▶ **Records supplied**:

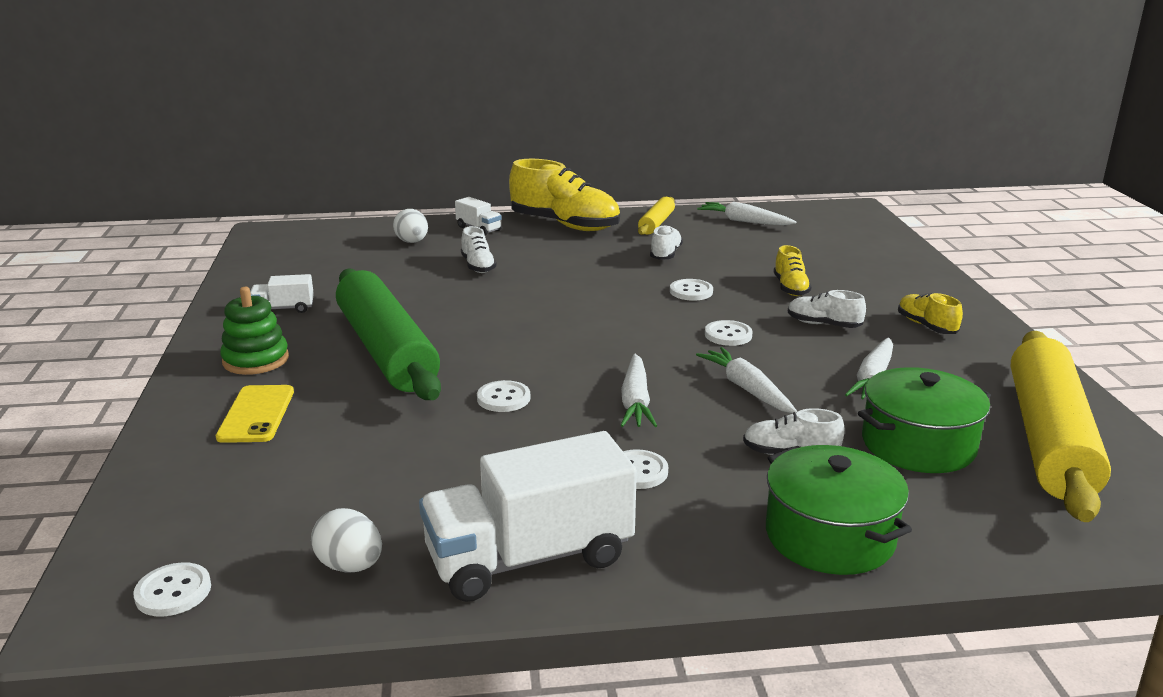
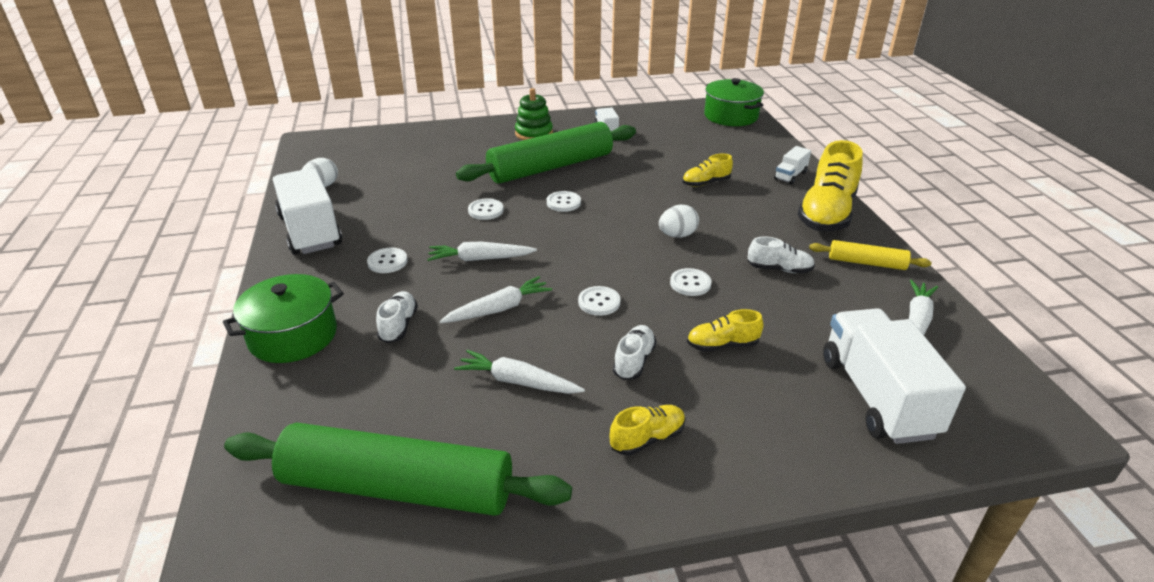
camera: 85 degrees right, 10 degrees up
(173, 592) = (318, 153): white button -> white button (563, 203)
(256, 414) = (469, 144): yellow phone -> none
(412, 242) = (743, 153): white egg -> white egg (677, 235)
(478, 266) = (706, 183): white shoe -> yellow shoe
(842, 246) = (877, 396): none -> white truck
(918, 444) = (400, 395): green pot -> green pot (731, 116)
(1049, 438) = (397, 487): yellow rolling pin -> green rolling pin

▶ **Task requirements**:
All lines from the one with "(173, 592) = (318, 153): white" onward to the end of the records above should be repeated exactly, and only those lines.

▶ **Reply**:
(173, 592) = (318, 153): white button -> white button (563, 203)
(256, 414) = (469, 144): yellow phone -> none
(412, 242) = (743, 153): white egg -> white egg (677, 235)
(478, 266) = (706, 183): white shoe -> yellow shoe
(842, 246) = (877, 396): none -> white truck
(918, 444) = (400, 395): green pot -> green pot (731, 116)
(1049, 438) = (397, 487): yellow rolling pin -> green rolling pin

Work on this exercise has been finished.